● ACTIVITY: With the images removed, write out every line below exactly.

___

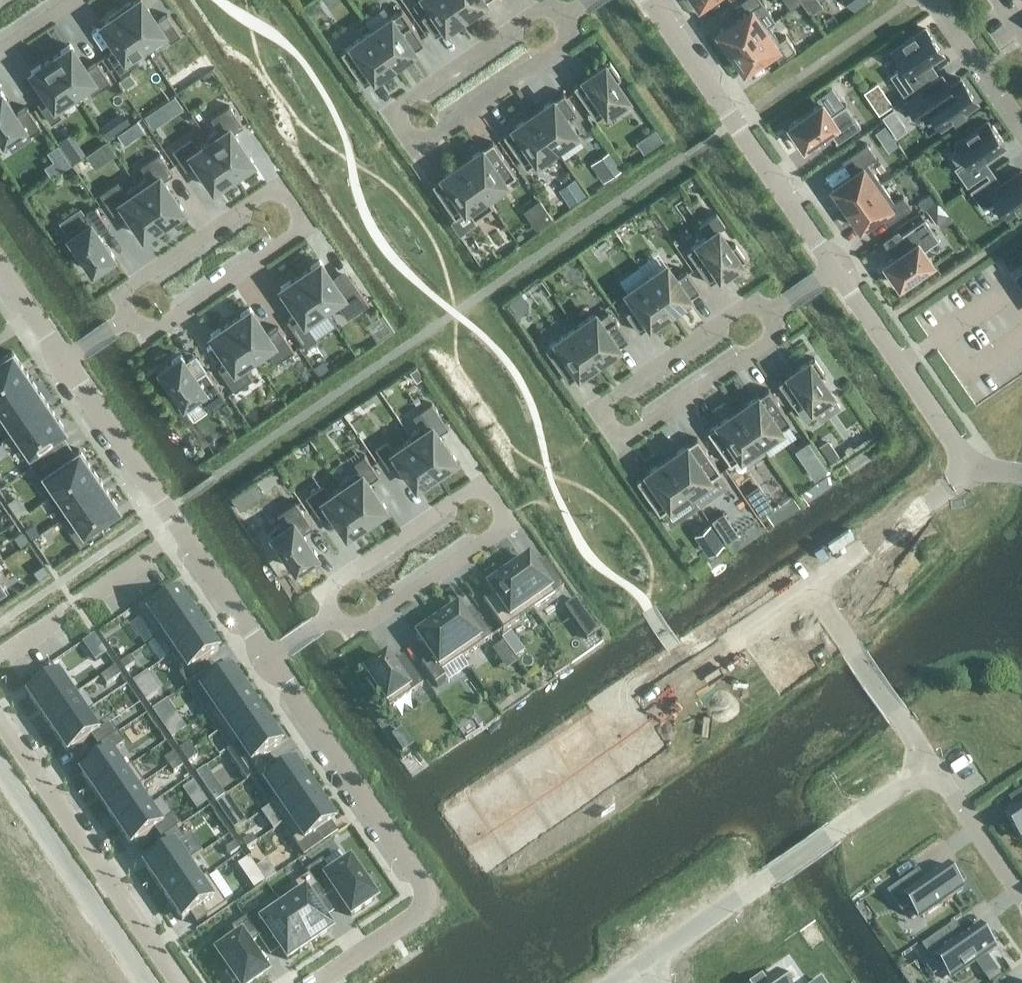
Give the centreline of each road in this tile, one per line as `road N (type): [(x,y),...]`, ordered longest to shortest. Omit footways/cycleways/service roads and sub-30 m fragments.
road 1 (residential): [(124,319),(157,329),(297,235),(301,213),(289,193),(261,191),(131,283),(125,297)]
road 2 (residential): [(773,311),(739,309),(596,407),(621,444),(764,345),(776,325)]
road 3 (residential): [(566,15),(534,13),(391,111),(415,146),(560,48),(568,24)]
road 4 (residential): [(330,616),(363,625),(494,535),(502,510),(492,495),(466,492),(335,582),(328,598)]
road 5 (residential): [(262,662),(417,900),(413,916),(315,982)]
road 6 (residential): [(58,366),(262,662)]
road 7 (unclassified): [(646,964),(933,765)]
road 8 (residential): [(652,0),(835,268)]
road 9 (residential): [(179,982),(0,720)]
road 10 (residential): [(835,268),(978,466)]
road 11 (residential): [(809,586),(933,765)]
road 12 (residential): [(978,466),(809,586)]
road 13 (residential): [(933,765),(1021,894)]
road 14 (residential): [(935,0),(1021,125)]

___

● FINISHED EXERCISE:
Give the centreline of each road in this tile, one per line as `road N (type): [(x,y),...]`, ordered longest to shortest. Omit footways/cycleways/service roads and sub-30 m fragments.
road 1 (residential): [(124,319),(157,329),(297,235),(301,213),(289,193),(261,191),(131,283),(125,297)]
road 2 (residential): [(773,311),(739,309),(596,407),(621,444),(764,345),(776,325)]
road 3 (residential): [(566,15),(534,13),(391,111),(415,146),(560,48),(568,24)]
road 4 (residential): [(330,616),(363,625),(494,535),(502,510),(492,495),(466,492),(335,582),(328,598)]
road 5 (residential): [(262,662),(417,900),(413,916),(315,982)]
road 6 (residential): [(58,366),(262,662)]
road 7 (unclassified): [(646,964),(933,765)]
road 8 (residential): [(652,0),(835,268)]
road 9 (residential): [(179,982),(0,720)]
road 10 (residential): [(835,268),(978,466)]
road 11 (residential): [(809,586),(933,765)]
road 12 (residential): [(978,466),(809,586)]
road 13 (residential): [(933,765),(1021,894)]
road 14 (residential): [(935,0),(1021,125)]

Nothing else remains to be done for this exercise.